┌──

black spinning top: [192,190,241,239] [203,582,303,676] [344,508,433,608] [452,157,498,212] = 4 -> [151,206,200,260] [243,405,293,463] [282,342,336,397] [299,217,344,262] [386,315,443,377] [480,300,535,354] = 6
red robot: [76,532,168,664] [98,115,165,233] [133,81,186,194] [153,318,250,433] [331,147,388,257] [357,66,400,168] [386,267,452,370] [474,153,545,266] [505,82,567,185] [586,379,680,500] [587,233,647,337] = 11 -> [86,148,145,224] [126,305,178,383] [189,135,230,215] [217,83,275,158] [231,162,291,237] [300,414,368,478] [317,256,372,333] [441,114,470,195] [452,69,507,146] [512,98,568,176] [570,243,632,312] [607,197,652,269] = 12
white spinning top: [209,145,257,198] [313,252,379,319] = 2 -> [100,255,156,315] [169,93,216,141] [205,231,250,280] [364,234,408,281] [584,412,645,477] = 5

└──
┌──

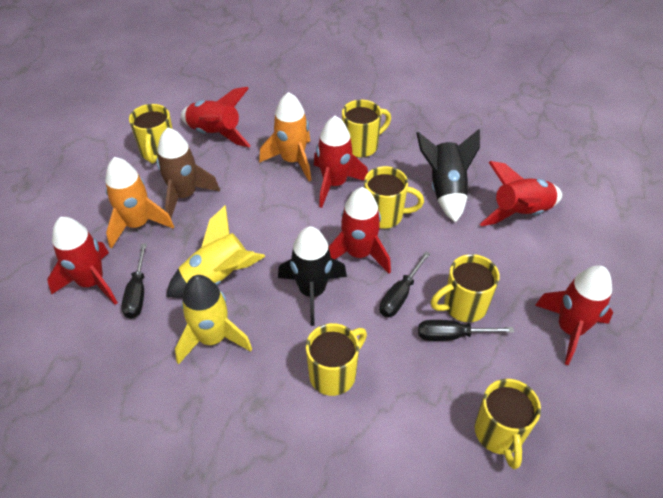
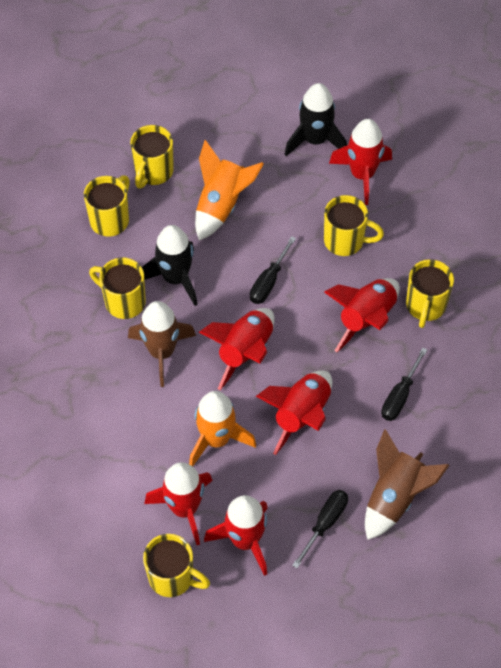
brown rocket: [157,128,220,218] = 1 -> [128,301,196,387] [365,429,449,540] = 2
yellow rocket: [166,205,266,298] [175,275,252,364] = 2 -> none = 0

└──
┌──

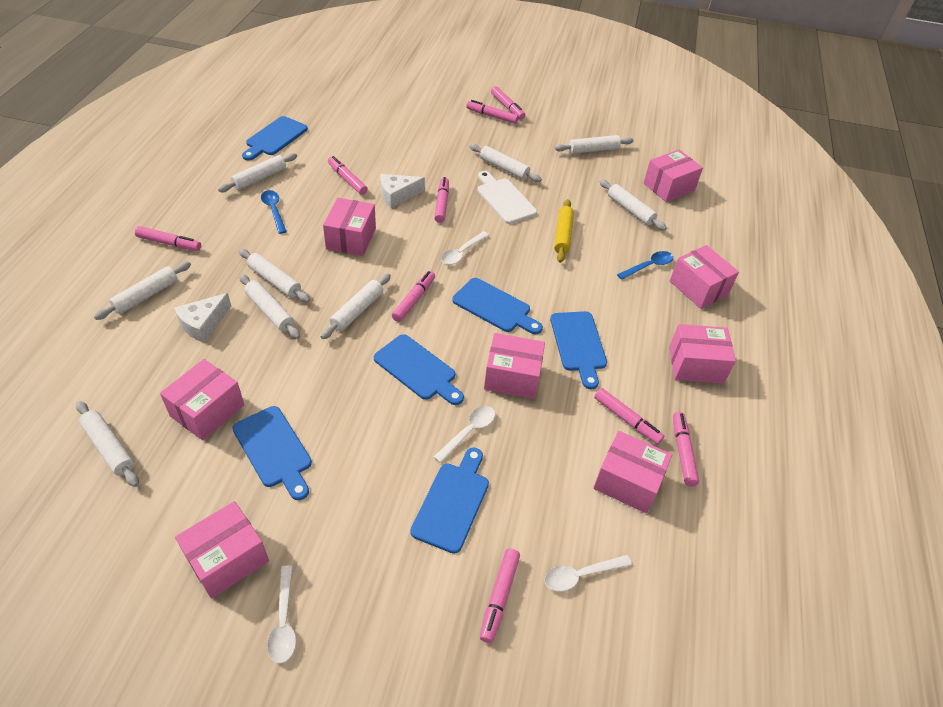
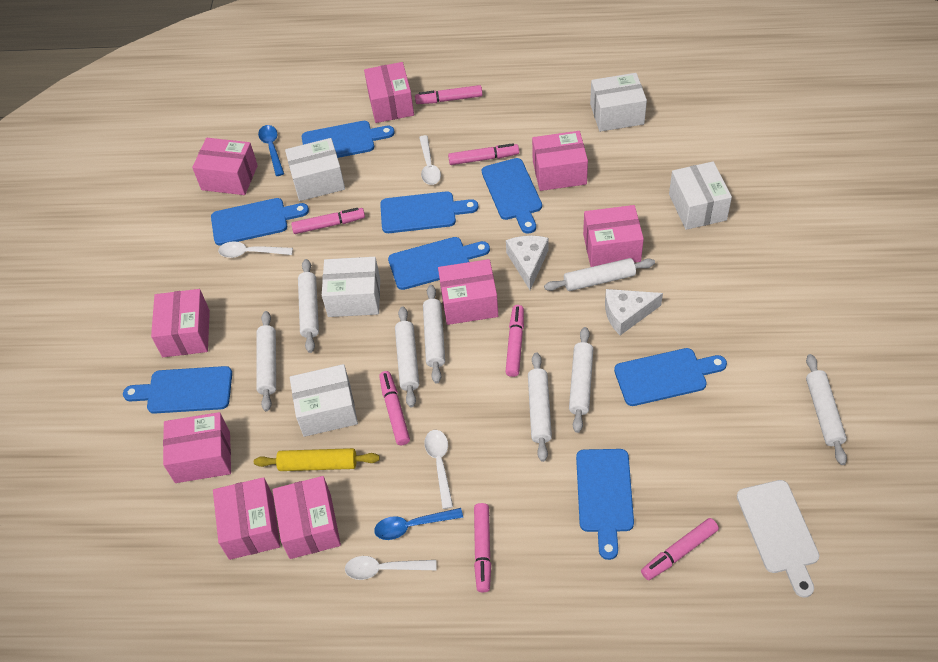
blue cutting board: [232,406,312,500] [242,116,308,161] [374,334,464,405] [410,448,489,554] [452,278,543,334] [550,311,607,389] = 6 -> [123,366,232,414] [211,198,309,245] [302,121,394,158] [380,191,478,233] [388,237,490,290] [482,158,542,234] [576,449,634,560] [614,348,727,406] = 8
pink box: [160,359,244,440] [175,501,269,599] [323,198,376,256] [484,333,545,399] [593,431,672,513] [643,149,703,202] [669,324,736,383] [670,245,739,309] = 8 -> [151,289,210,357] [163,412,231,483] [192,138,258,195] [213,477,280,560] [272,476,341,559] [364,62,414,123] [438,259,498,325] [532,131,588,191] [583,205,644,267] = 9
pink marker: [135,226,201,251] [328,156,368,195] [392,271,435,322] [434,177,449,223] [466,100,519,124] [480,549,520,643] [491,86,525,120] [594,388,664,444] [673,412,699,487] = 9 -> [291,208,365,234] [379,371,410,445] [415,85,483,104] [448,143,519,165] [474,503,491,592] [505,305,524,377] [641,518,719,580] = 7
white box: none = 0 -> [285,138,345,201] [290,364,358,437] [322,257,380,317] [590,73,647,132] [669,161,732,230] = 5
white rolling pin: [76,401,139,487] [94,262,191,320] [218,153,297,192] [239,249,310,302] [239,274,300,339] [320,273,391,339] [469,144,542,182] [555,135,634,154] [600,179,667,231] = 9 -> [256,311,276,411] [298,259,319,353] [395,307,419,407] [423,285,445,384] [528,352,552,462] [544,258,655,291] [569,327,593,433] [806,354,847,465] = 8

└──

Working from the material above, restate word for word the lines between the line with "black spinning top: [192,190,241,239]" and the line with "white spinning top: [209,145,257,198]", both included, and only those.

### [The completed task]
black spinning top: [192,190,241,239] [203,582,303,676] [344,508,433,608] [452,157,498,212] = 4 -> [151,206,200,260] [243,405,293,463] [282,342,336,397] [299,217,344,262] [386,315,443,377] [480,300,535,354] = 6
red robot: [76,532,168,664] [98,115,165,233] [133,81,186,194] [153,318,250,433] [331,147,388,257] [357,66,400,168] [386,267,452,370] [474,153,545,266] [505,82,567,185] [586,379,680,500] [587,233,647,337] = 11 -> [86,148,145,224] [126,305,178,383] [189,135,230,215] [217,83,275,158] [231,162,291,237] [300,414,368,478] [317,256,372,333] [441,114,470,195] [452,69,507,146] [512,98,568,176] [570,243,632,312] [607,197,652,269] = 12
white spinning top: [209,145,257,198] [313,252,379,319] = 2 -> [100,255,156,315] [169,93,216,141] [205,231,250,280] [364,234,408,281] [584,412,645,477] = 5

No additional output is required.